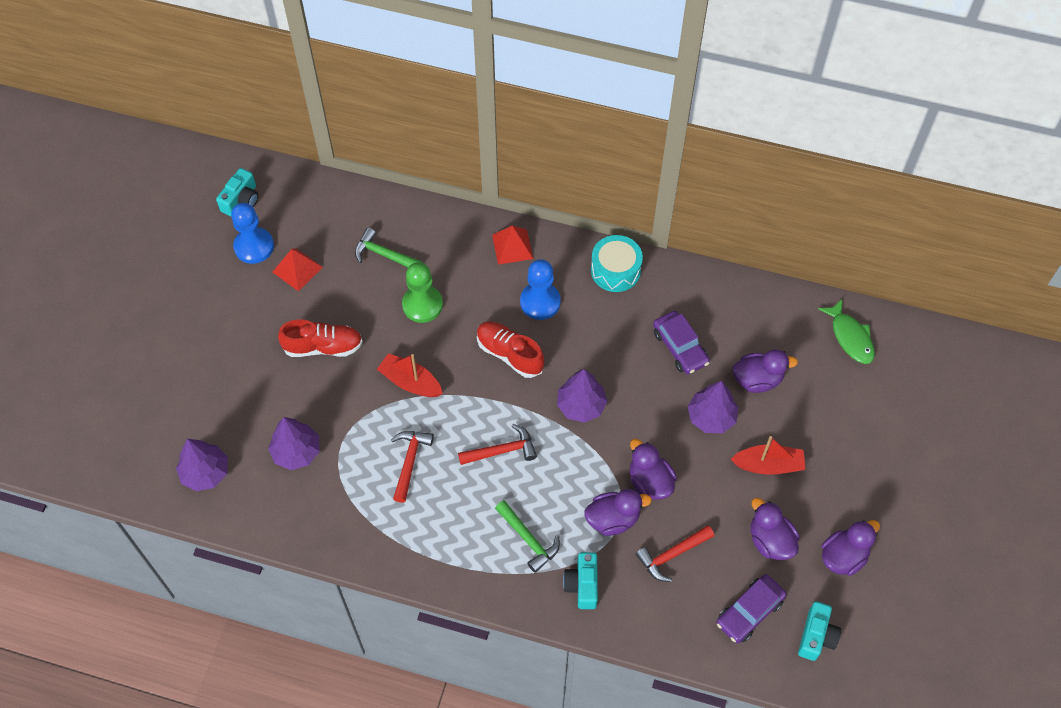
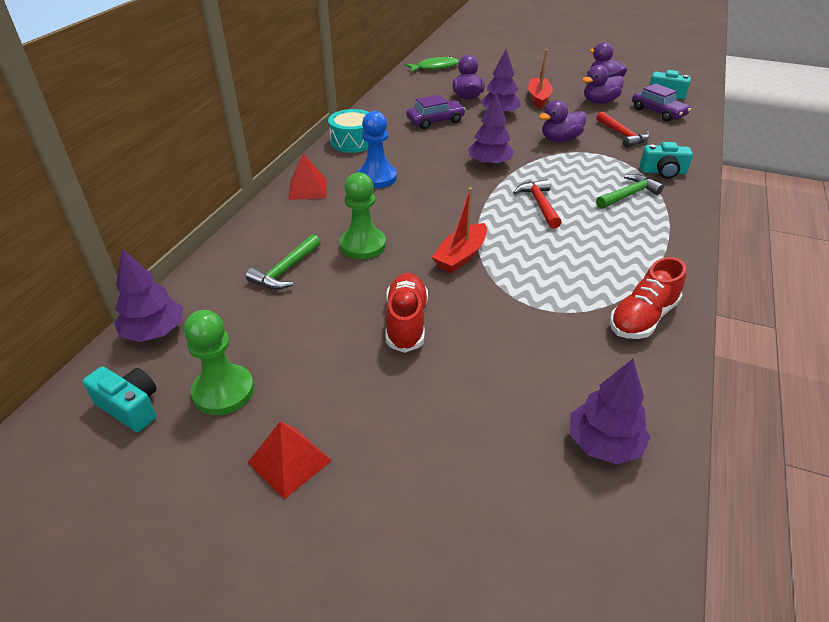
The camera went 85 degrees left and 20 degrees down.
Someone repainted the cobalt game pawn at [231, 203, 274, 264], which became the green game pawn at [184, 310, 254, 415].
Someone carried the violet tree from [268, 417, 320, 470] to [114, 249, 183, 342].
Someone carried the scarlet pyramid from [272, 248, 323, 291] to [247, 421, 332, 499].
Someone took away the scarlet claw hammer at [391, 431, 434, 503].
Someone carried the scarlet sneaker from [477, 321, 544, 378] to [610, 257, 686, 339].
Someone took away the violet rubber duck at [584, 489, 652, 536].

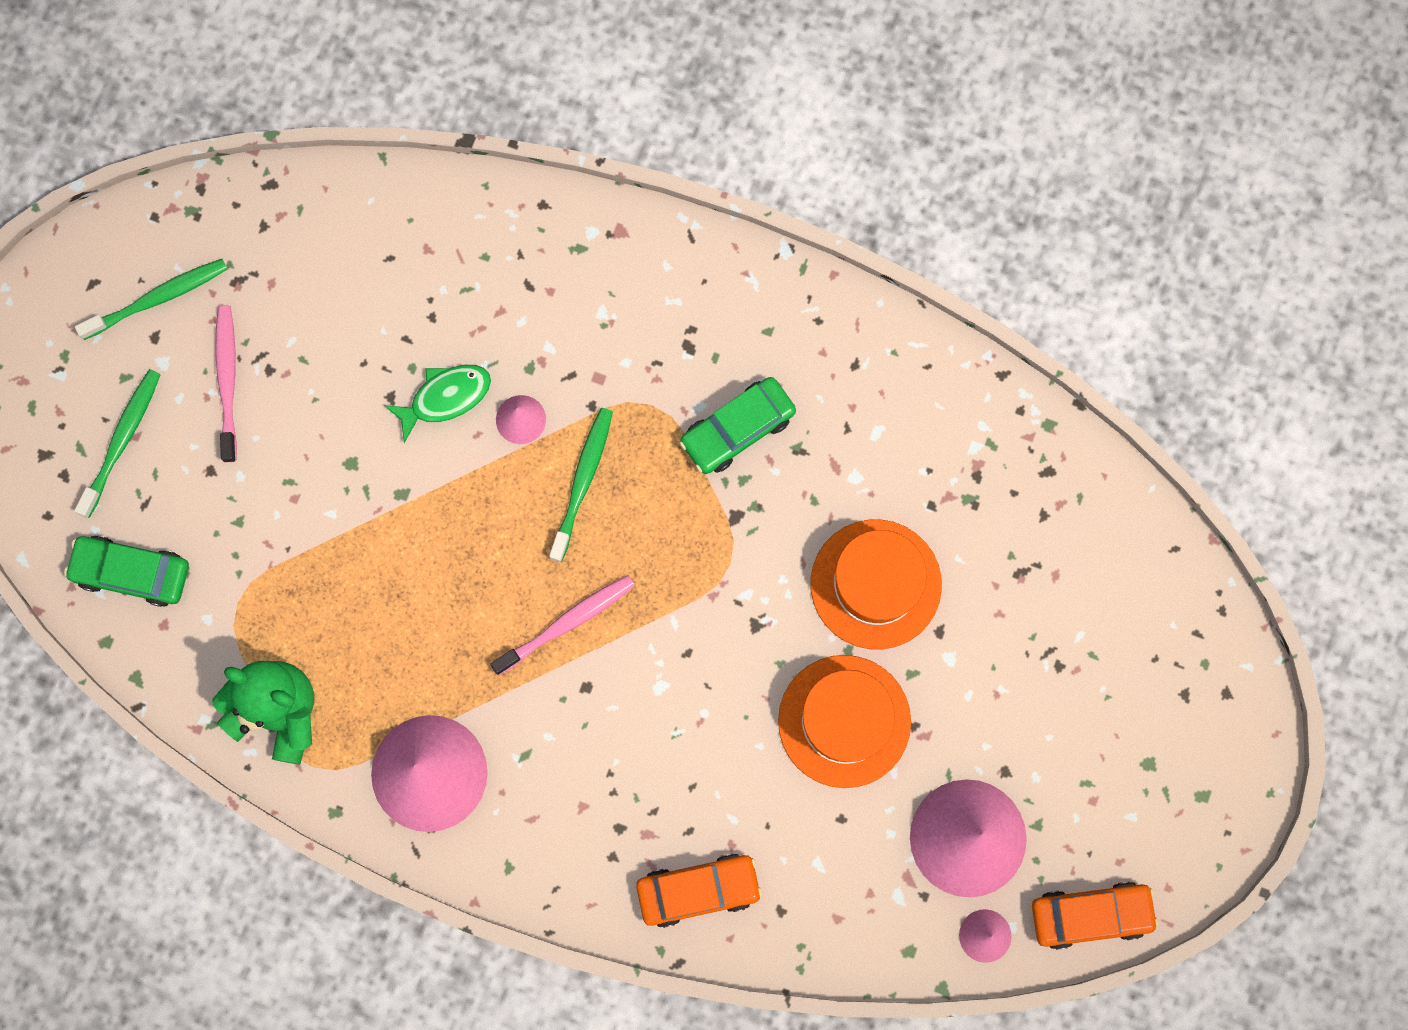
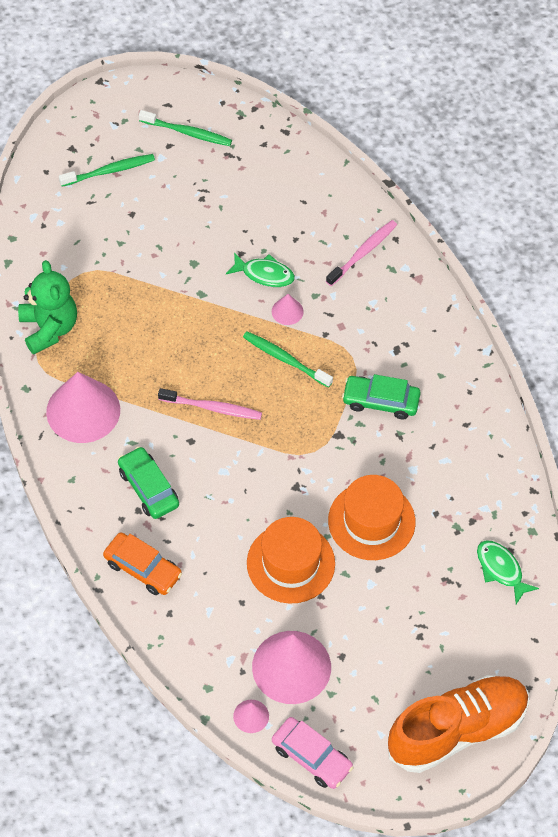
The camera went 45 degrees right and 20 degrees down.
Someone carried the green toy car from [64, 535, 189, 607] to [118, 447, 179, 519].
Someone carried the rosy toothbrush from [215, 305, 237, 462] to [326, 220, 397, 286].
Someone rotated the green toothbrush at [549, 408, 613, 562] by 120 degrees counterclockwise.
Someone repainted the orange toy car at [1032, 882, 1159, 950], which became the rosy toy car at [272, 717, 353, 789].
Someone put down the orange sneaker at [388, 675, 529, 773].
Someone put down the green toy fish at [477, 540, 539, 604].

_WHAT THE TASK REQUIRES:_
Restate the data above word for word, omitting every picture.

_WRITTEN SOLUTION:_
The camera went 85 degrees left and 20 degrees down.
Someone repainted the cobalt game pawn at [231, 203, 274, 264], which became the green game pawn at [184, 310, 254, 415].
Someone carried the violet tree from [268, 417, 320, 470] to [114, 249, 183, 342].
Someone carried the scarlet pyramid from [272, 248, 323, 291] to [247, 421, 332, 499].
Someone took away the scarlet claw hammer at [391, 431, 434, 503].
Someone carried the scarlet sneaker from [477, 321, 544, 378] to [610, 257, 686, 339].
Someone took away the violet rubber duck at [584, 489, 652, 536].

The camera went 45 degrees right and 20 degrees down.
Someone carried the green toy car from [64, 535, 189, 607] to [118, 447, 179, 519].
Someone carried the rosy toothbrush from [215, 305, 237, 462] to [326, 220, 397, 286].
Someone rotated the green toothbrush at [549, 408, 613, 562] by 120 degrees counterclockwise.
Someone repainted the orange toy car at [1032, 882, 1159, 950], which became the rosy toy car at [272, 717, 353, 789].
Someone put down the orange sneaker at [388, 675, 529, 773].
Someone put down the green toy fish at [477, 540, 539, 604].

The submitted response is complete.